_ACTION ITEM:_ For the records below, copy exactly the span that begins at the line containing "none -> cyan brick A6:A9 level 1" and stops after the line containing "lime round brick D11", minus any pictures.

[Items from a dataset]
--

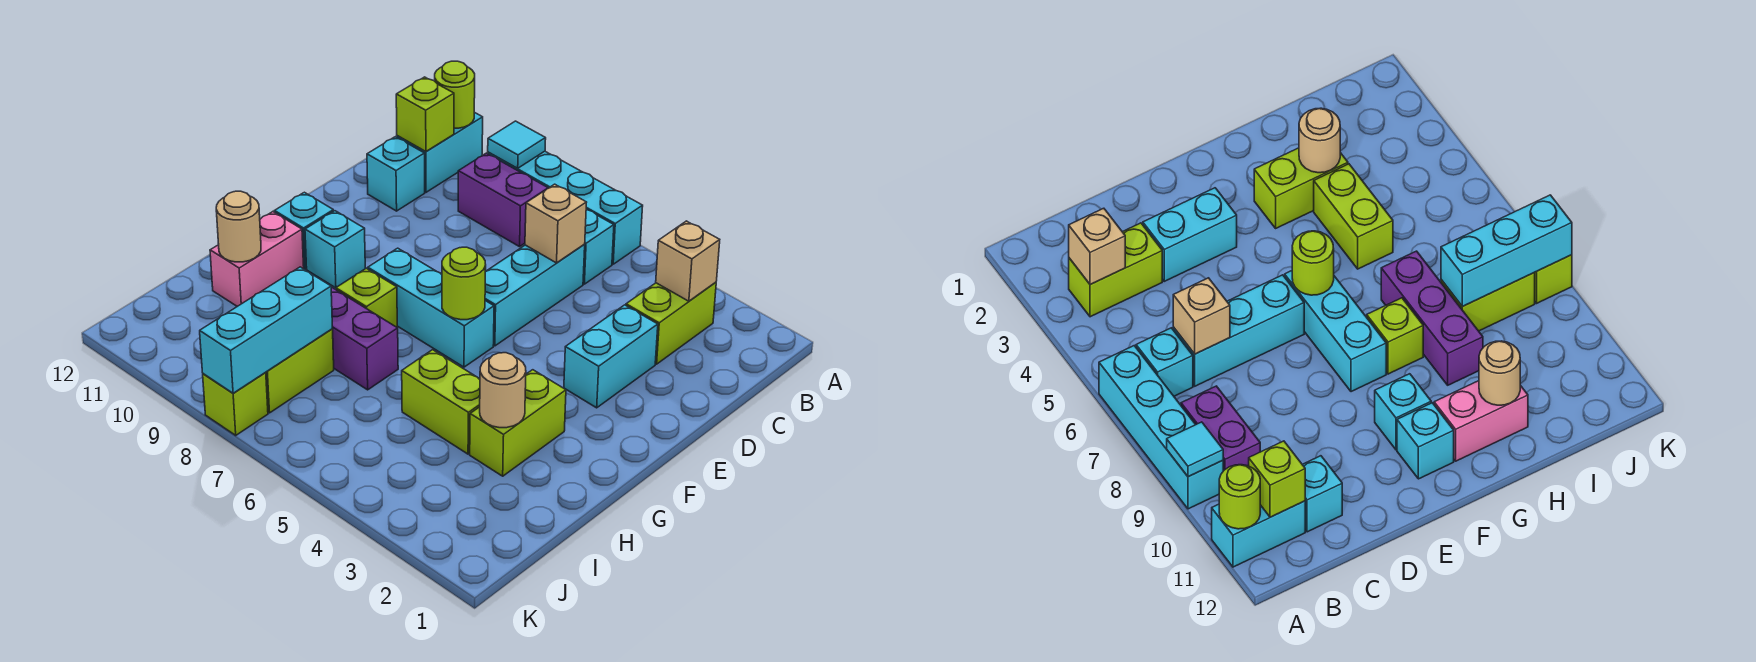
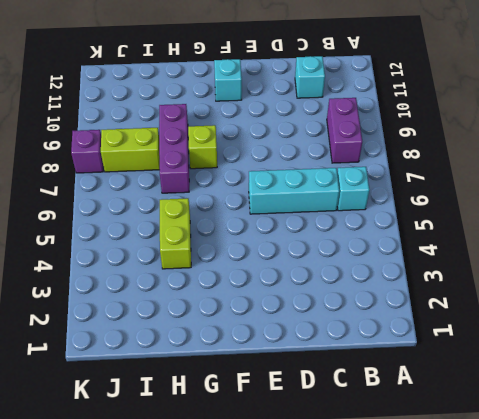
purple brick K8 level 1 -> lime brick K8 level 1
none -> cyan brick A6:A9 level 1
none -> cyan brick A11:B11 level 1
none -> lime brick B3:C3 level 1

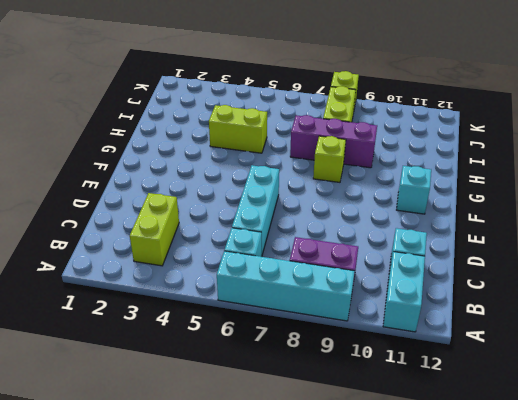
none -> cyan brick D3:E3 level 1
none -> cyan brick F6:F8 level 1
none -> cyan brick F10 level 1

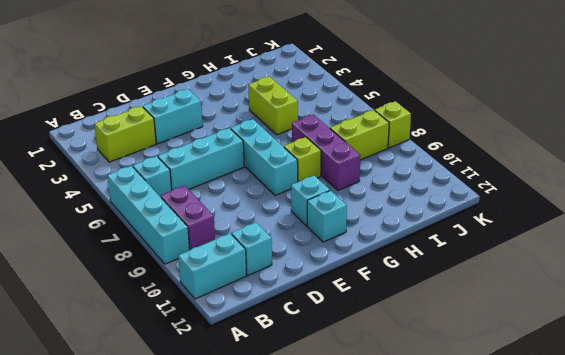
none -> lime brick G3:H3 level 1
none -> pink brick G11:H11 level 1
none -> cyan tile A9 level 2

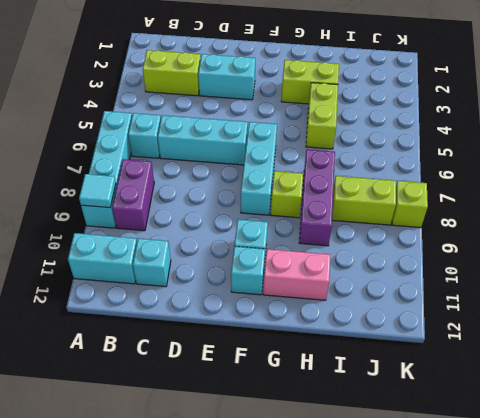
none -> lime round brick A11 level 2
none -> tan brick B3 level 2
none -> lime brick B11 level 2

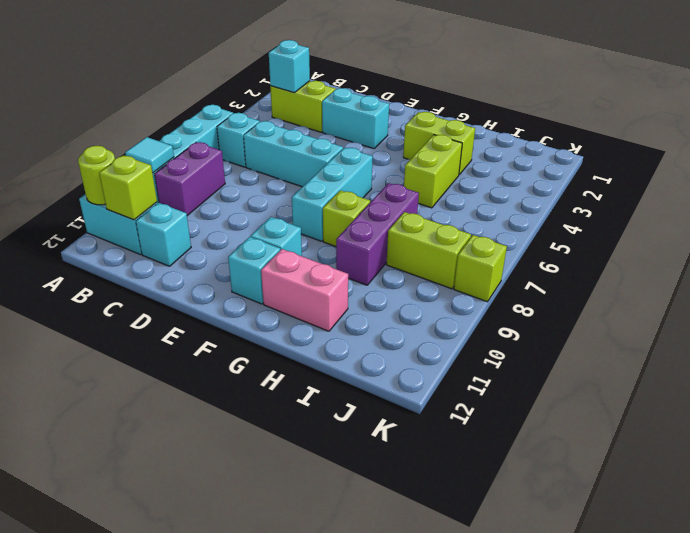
cyan brick B3 level 2 -> tan brick B3 level 2
none -> tan brick C6 level 2
none -> lime round brick F6 level 2
none -> tan round brick H3 level 2

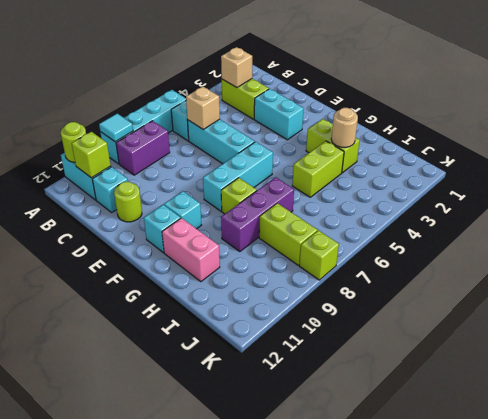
lime round brick D11 level 1 -> lime round brick F6 level 2
none -> tan round brick H11 level 2
none -> cyan brick I8:K8 level 2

--

_WRITTEN REPLY:_
none -> cyan brick A6:A9 level 1
none -> cyan brick A11:B11 level 1
none -> lime brick B3:C3 level 1

none -> cyan brick D3:E3 level 1
none -> cyan brick F6:F8 level 1
none -> cyan brick F10 level 1

none -> lime brick G3:H3 level 1
none -> pink brick G11:H11 level 1
none -> cyan tile A9 level 2

none -> lime round brick A11 level 2
none -> tan brick B3 level 2
none -> lime brick B11 level 2

cyan brick B3 level 2 -> tan brick B3 level 2
none -> tan brick C6 level 2
none -> lime round brick F6 level 2
none -> tan round brick H3 level 2

lime round brick D11 level 1 -> lime round brick F6 level 2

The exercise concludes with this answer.